=== The records ===

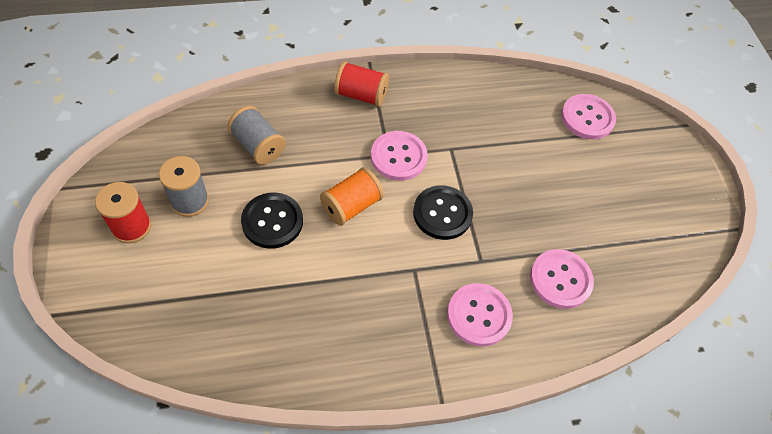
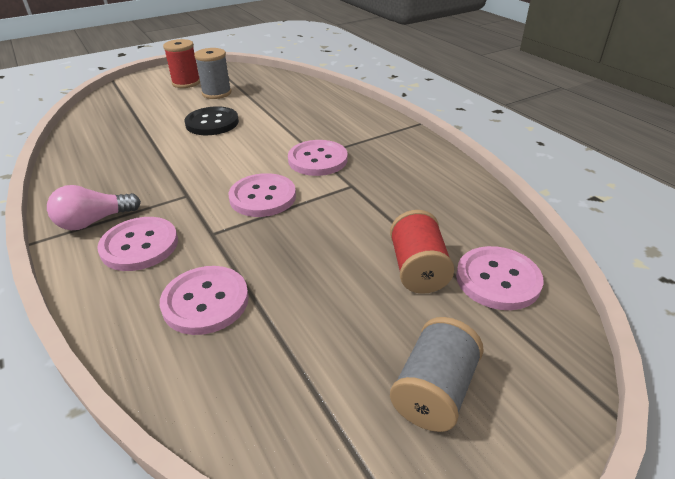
camera: 75 degrees right, 20 degrees down
grey spool [227,106,286,165] -> grey spool moved to [390,317,484,432]
orange spool [320,167,384,226] -> none
red spool [334,61,389,107] -> red spool moved to [390,210,454,294]
black button [413,185,473,240] -> pink button [228,173,296,217]
none -> pink light bulb [47,185,141,230]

===

» **Your assignment**: Could you repeat all of the material exactly? Pictures should not be copied.

» **Result of the task**:
camera: 75 degrees right, 20 degrees down
grey spool [227,106,286,165] -> grey spool moved to [390,317,484,432]
orange spool [320,167,384,226] -> none
red spool [334,61,389,107] -> red spool moved to [390,210,454,294]
black button [413,185,473,240] -> pink button [228,173,296,217]
none -> pink light bulb [47,185,141,230]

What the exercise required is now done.